Given entries:
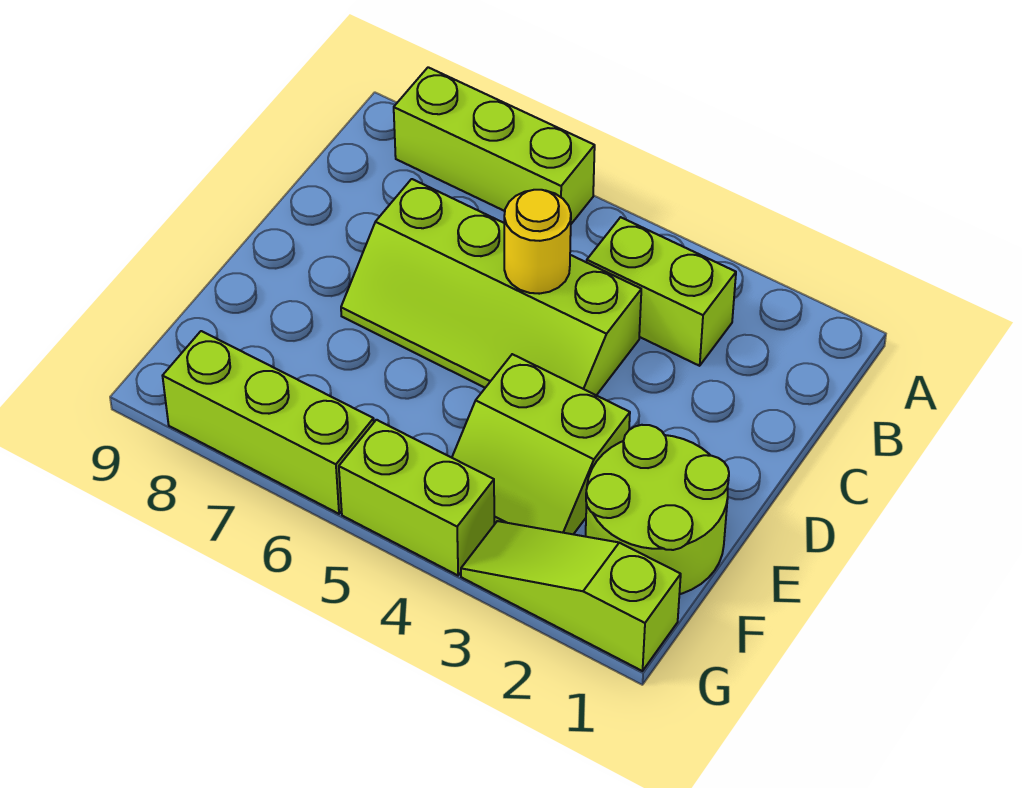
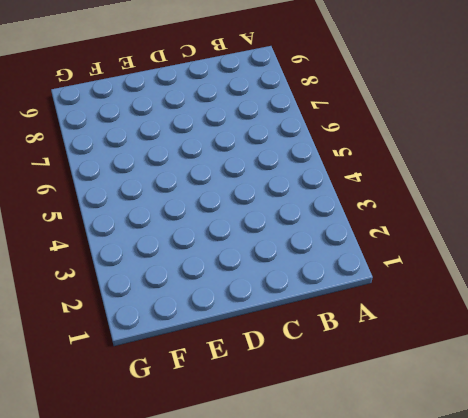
none -> lime brick A6:A8 level 1
none -> lime brick B3:B4 level 1

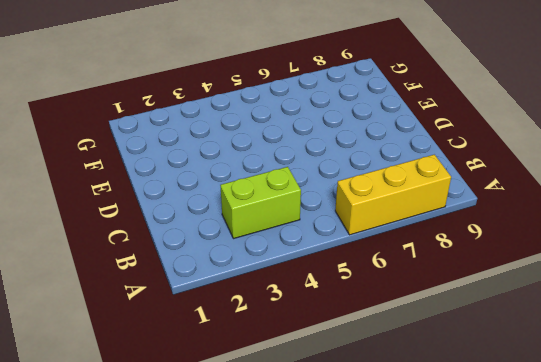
yellow brick A6:A8 level 1 -> lime brick A6:A8 level 1
none -> lime slope C4:D7 level 1 top C
none -> lime round brick E1:F2 level 1

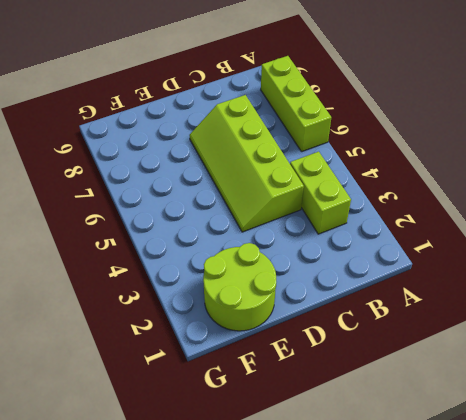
none -> lime slope E3:F4 level 1 top E
none -> lime slope G1:G3 level 1 top 1

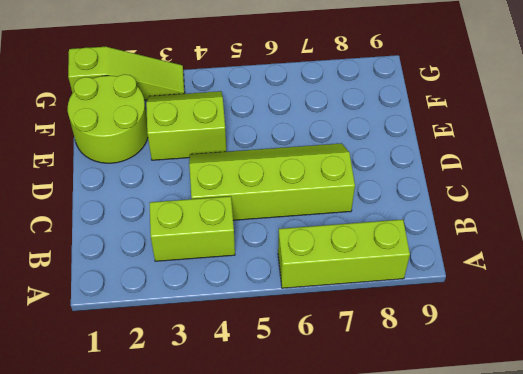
none -> lime brick G4:G5 level 1
none -> lime brick G6:G8 level 1

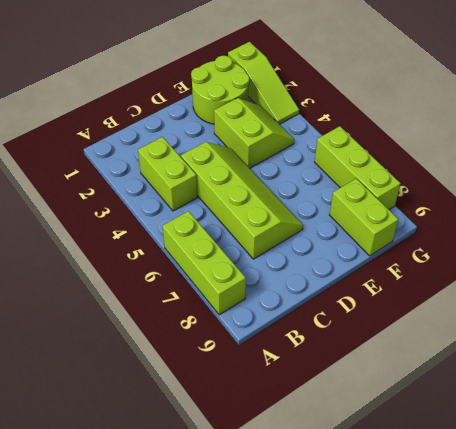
lime brick F8:F9 level 1 -> lime brick G4:G5 level 1
none -> yellow round brick C5 level 2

Task requirements:
In the answer, the lines from the one containing "none -> lime brick G4:G5 level 1" to the end of the records above must be written out exactly, both ends included; the pictures must not appear.

Task response:
none -> lime brick G4:G5 level 1
none -> lime brick G6:G8 level 1

lime brick F8:F9 level 1 -> lime brick G4:G5 level 1
none -> yellow round brick C5 level 2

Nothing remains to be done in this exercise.